## [HOW TO COMPLETE THIS TASK]
In the records below, repeat exactly the lines between the line holding "R3: 3.6k (3V3, W11) -> 3.6k (W11, W23)" and the line holding "U23: NOR 74LS02", inclusive, and drop the pictures.

[Data extracted from a collection]
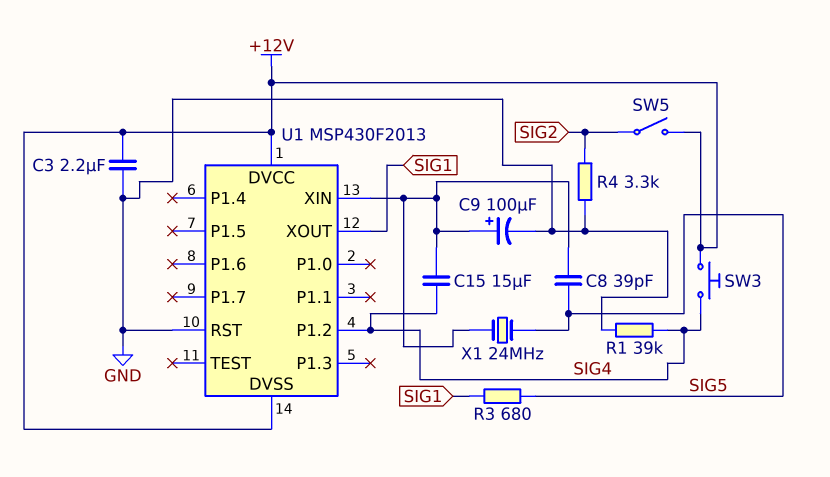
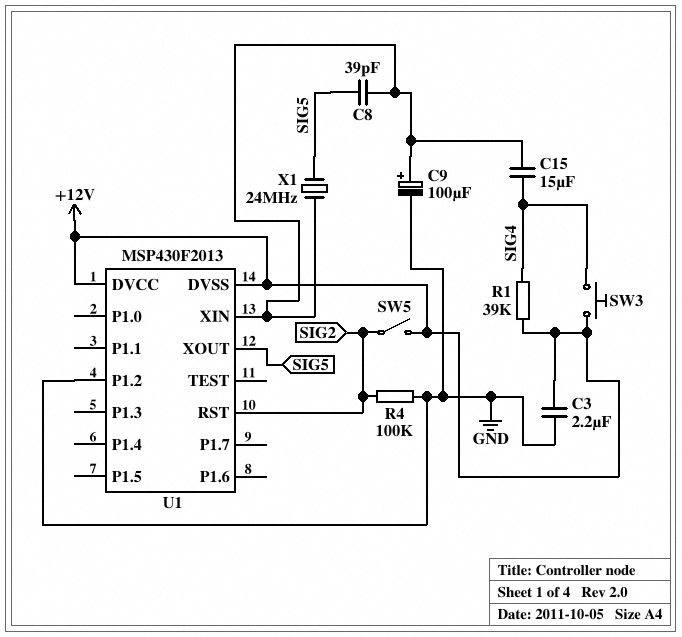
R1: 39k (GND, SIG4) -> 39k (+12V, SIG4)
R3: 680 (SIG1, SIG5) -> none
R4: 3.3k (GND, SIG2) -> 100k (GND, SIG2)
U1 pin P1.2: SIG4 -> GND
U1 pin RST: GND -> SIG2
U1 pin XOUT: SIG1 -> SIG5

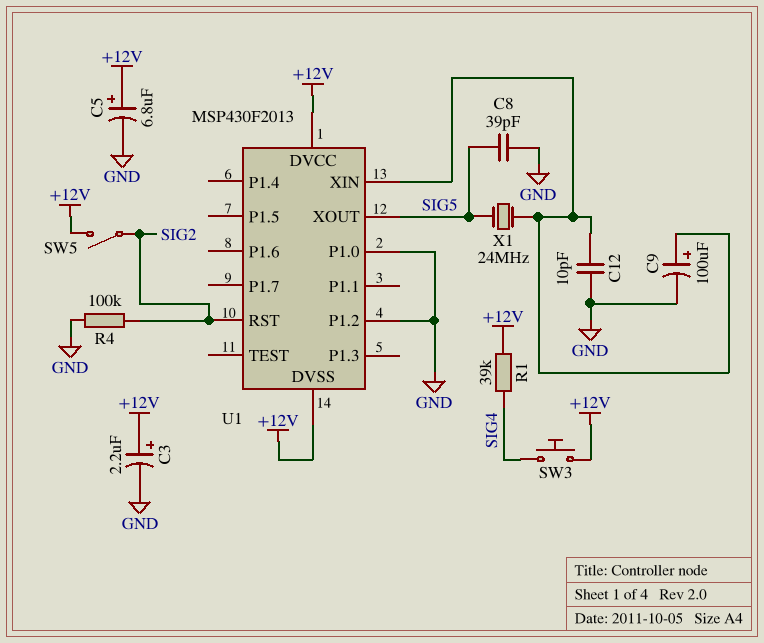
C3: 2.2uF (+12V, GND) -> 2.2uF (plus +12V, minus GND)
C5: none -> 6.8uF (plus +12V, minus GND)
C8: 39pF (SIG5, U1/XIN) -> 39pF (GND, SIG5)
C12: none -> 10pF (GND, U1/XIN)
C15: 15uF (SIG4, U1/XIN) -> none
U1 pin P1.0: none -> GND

...

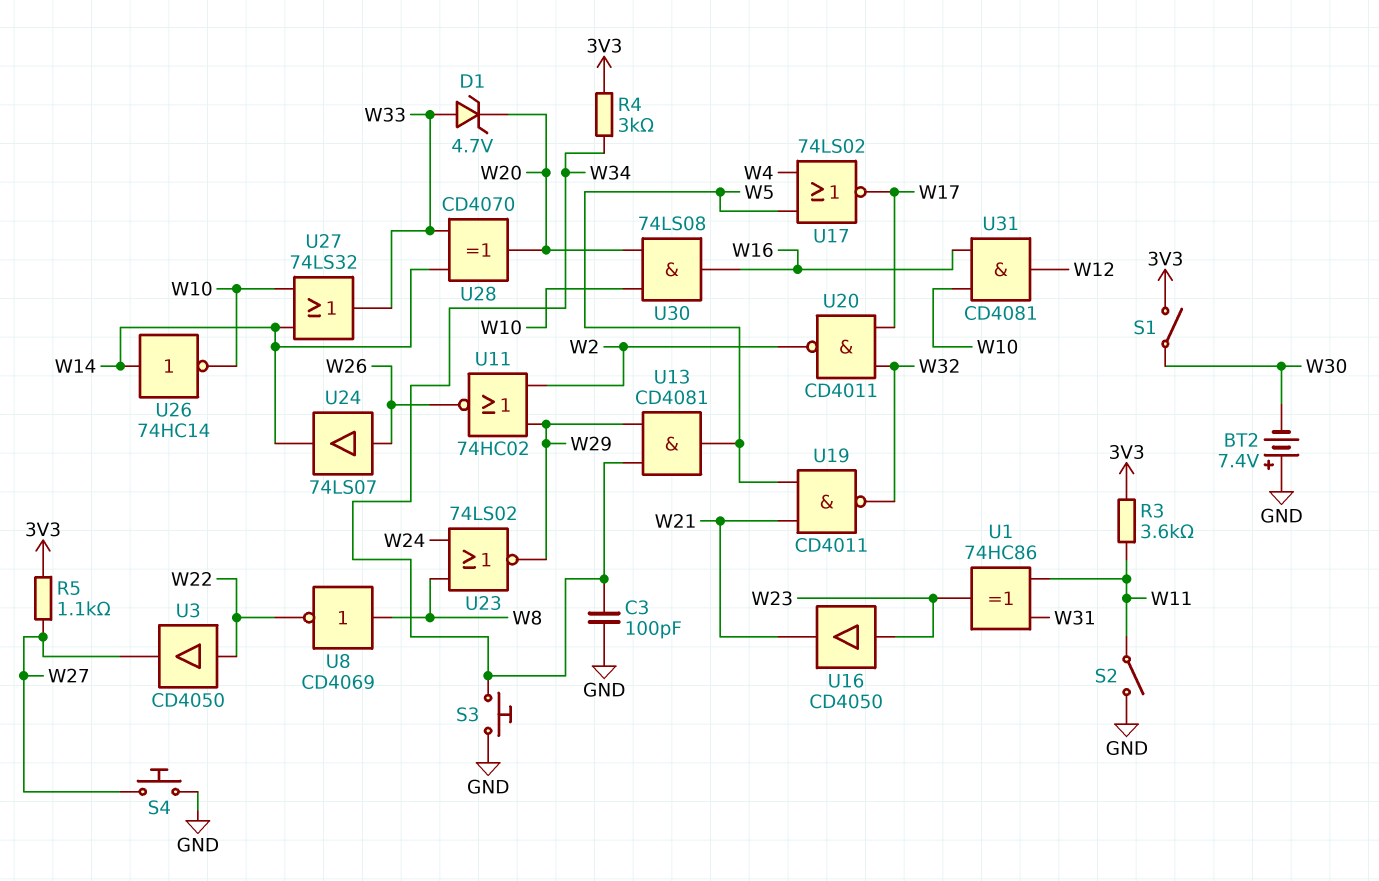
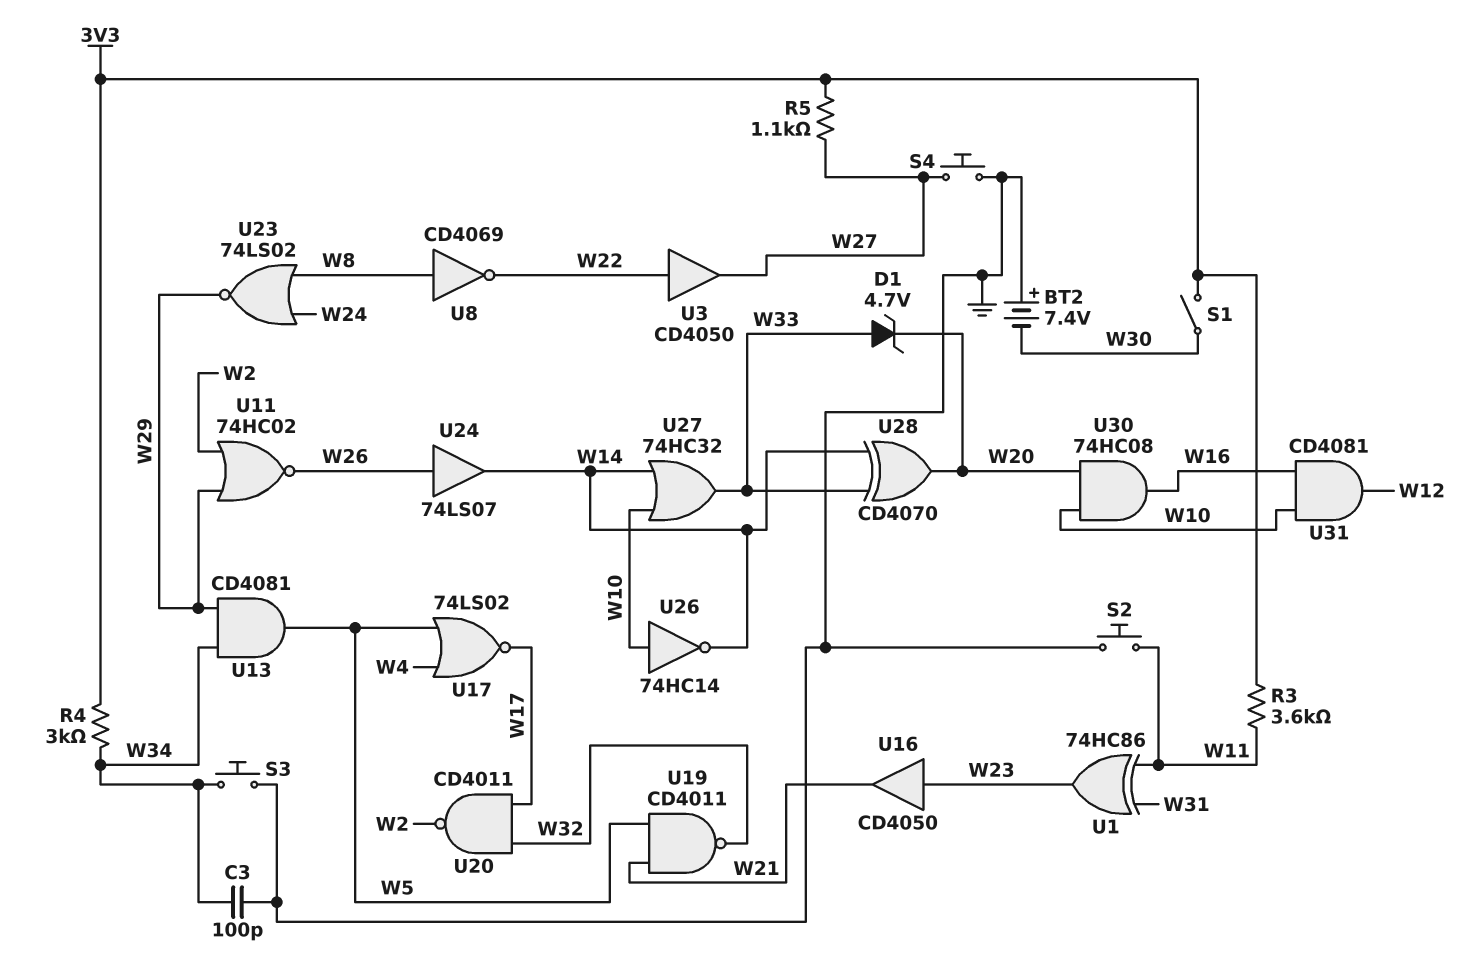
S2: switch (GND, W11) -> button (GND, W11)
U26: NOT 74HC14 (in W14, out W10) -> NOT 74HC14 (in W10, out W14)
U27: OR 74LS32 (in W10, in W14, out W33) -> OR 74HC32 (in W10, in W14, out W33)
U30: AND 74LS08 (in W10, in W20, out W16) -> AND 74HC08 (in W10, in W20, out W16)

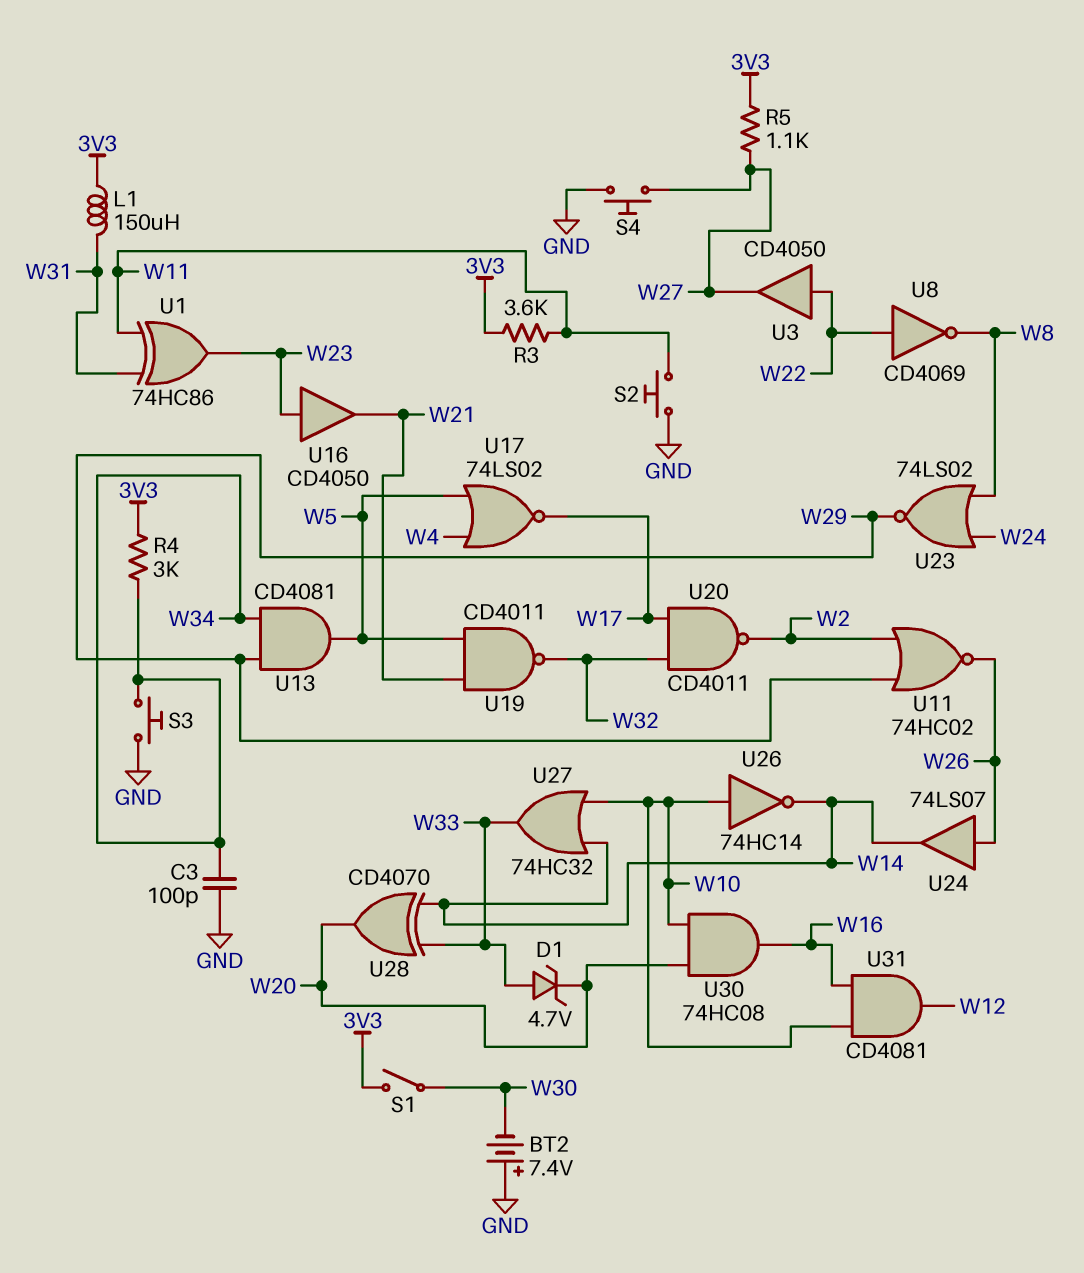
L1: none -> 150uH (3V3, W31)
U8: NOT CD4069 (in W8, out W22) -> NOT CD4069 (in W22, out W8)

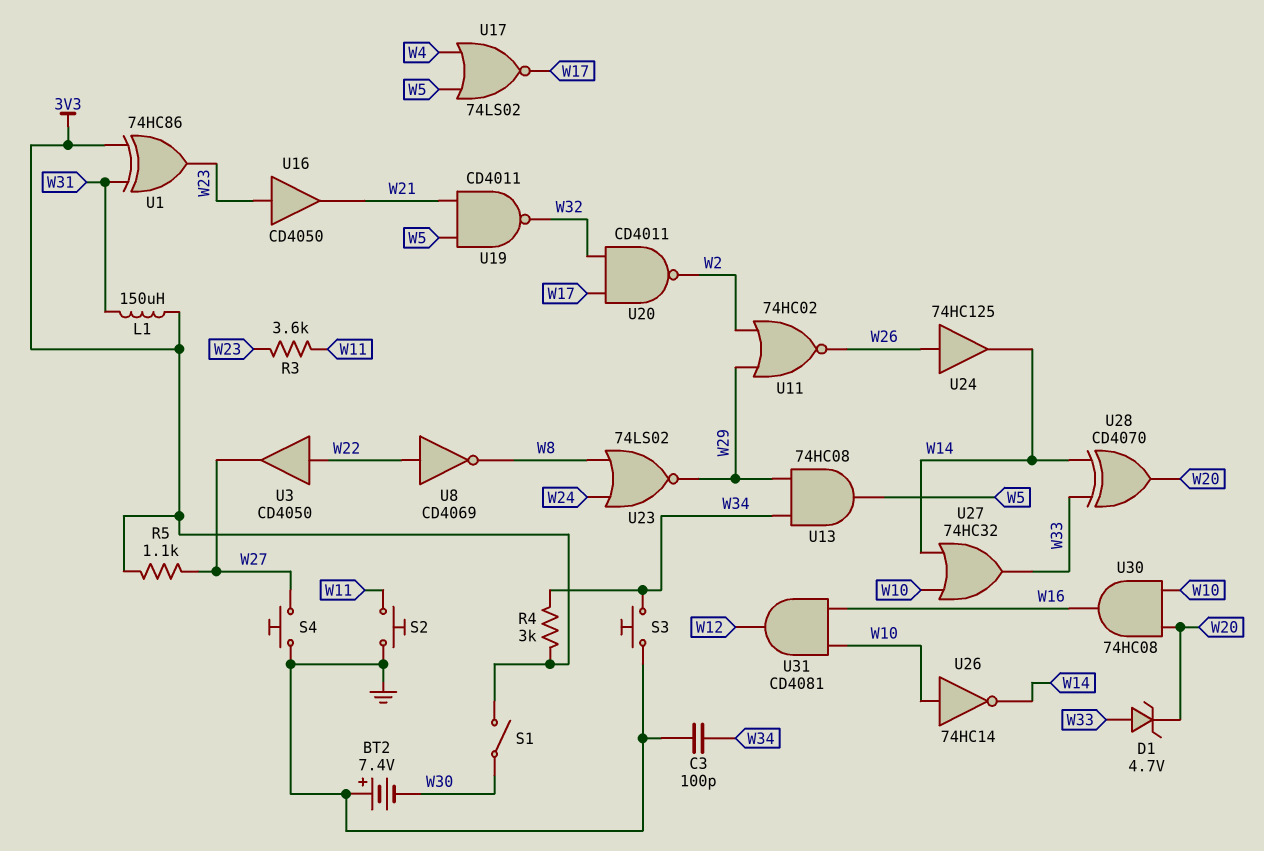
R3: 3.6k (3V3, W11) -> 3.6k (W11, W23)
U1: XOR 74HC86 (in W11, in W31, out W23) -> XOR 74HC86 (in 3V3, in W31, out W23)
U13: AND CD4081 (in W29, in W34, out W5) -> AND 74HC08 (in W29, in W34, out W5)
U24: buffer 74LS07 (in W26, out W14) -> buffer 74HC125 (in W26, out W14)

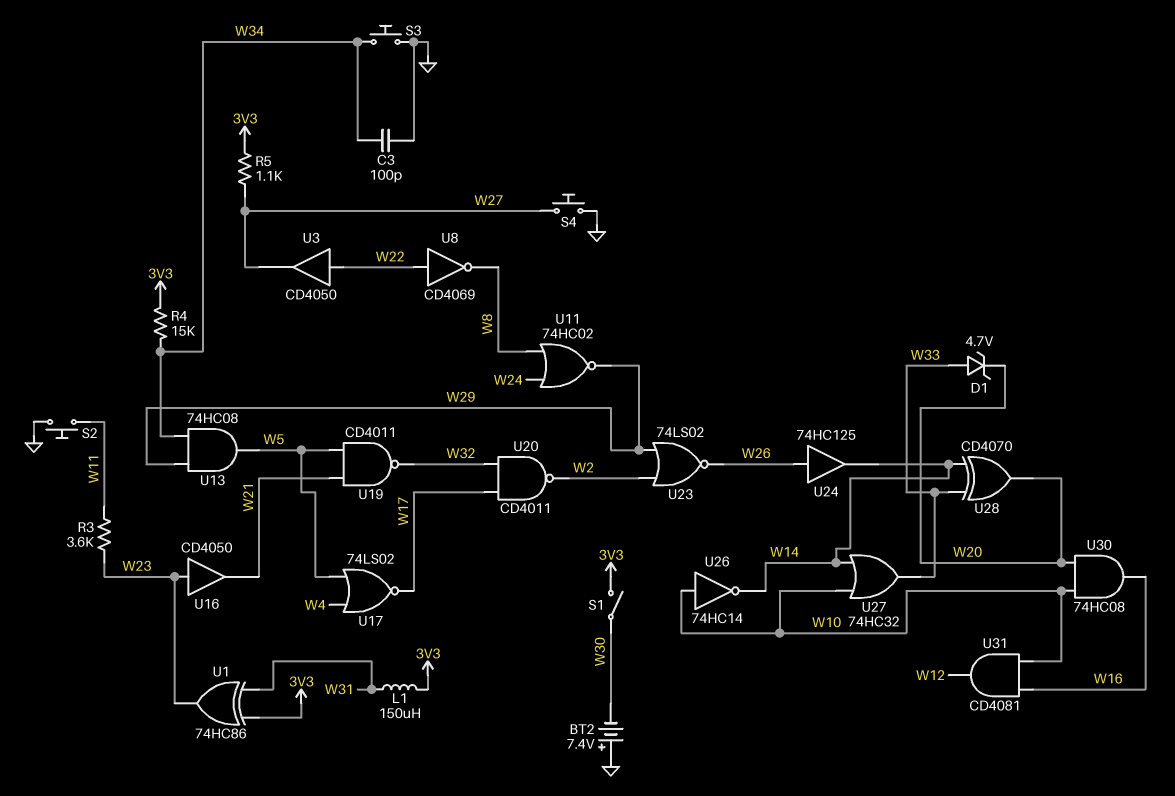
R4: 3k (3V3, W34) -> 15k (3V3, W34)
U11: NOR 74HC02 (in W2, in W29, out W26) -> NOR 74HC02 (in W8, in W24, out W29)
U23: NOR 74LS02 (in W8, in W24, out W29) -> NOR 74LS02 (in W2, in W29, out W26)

## [ANSWER BELOW]
R3: 3.6k (3V3, W11) -> 3.6k (W11, W23)
U1: XOR 74HC86 (in W11, in W31, out W23) -> XOR 74HC86 (in 3V3, in W31, out W23)
U13: AND CD4081 (in W29, in W34, out W5) -> AND 74HC08 (in W29, in W34, out W5)
U24: buffer 74LS07 (in W26, out W14) -> buffer 74HC125 (in W26, out W14)

R4: 3k (3V3, W34) -> 15k (3V3, W34)
U11: NOR 74HC02 (in W2, in W29, out W26) -> NOR 74HC02 (in W8, in W24, out W29)
U23: NOR 74LS02 (in W8, in W24, out W29) -> NOR 74LS02 (in W2, in W29, out W26)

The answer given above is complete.